• [RECORDED DATA]:
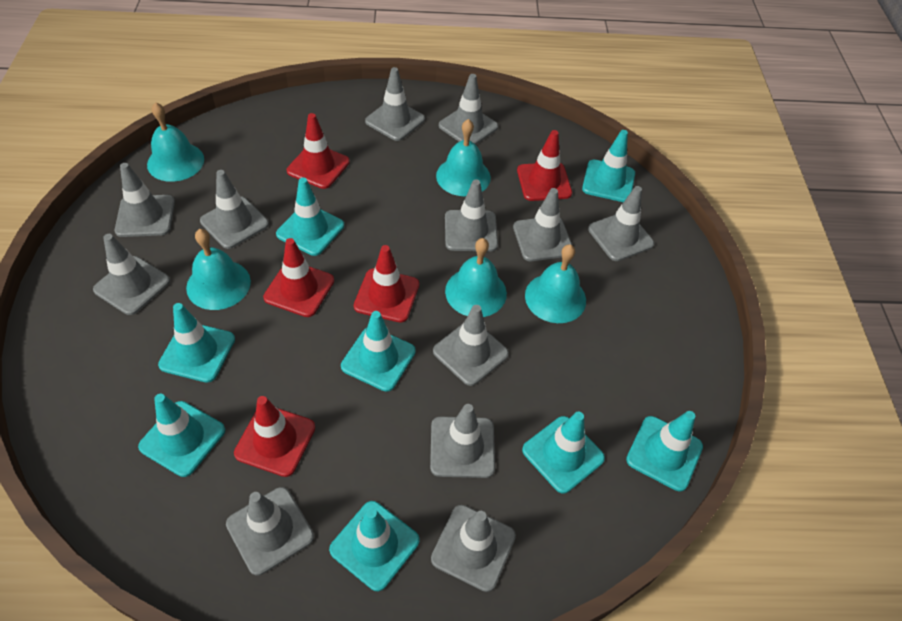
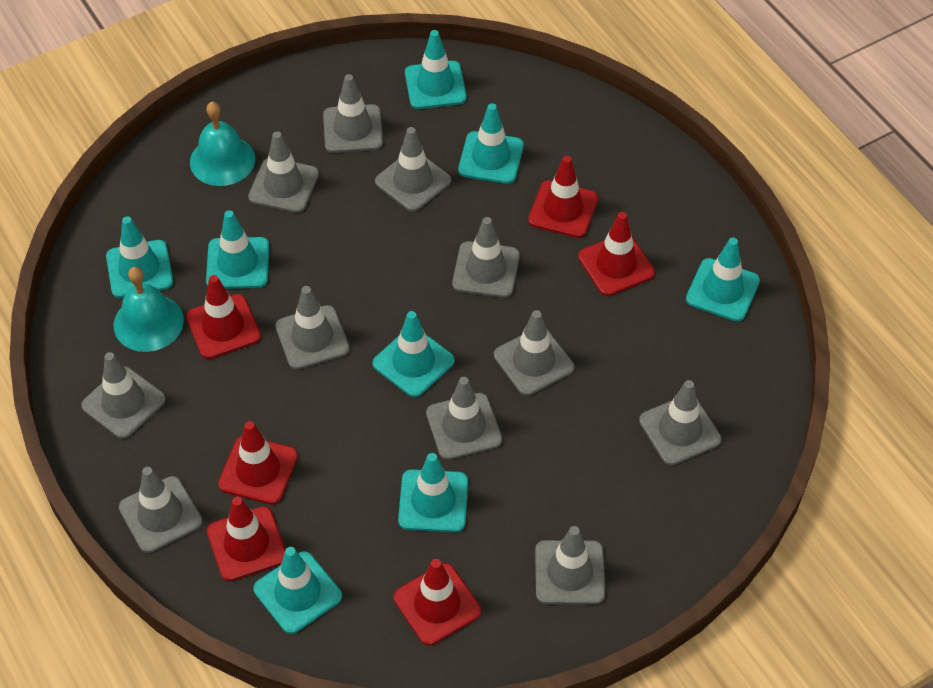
grey traffic cone: 12 -> 11
red traffic cone: 5 -> 6
turquoise bell: 5 -> 2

• [WHAT YOU SHOULD DO]: Write out the data again word for word, minus any images.

• [RESPONSE]:
grey traffic cone: 12 -> 11
red traffic cone: 5 -> 6
turquoise bell: 5 -> 2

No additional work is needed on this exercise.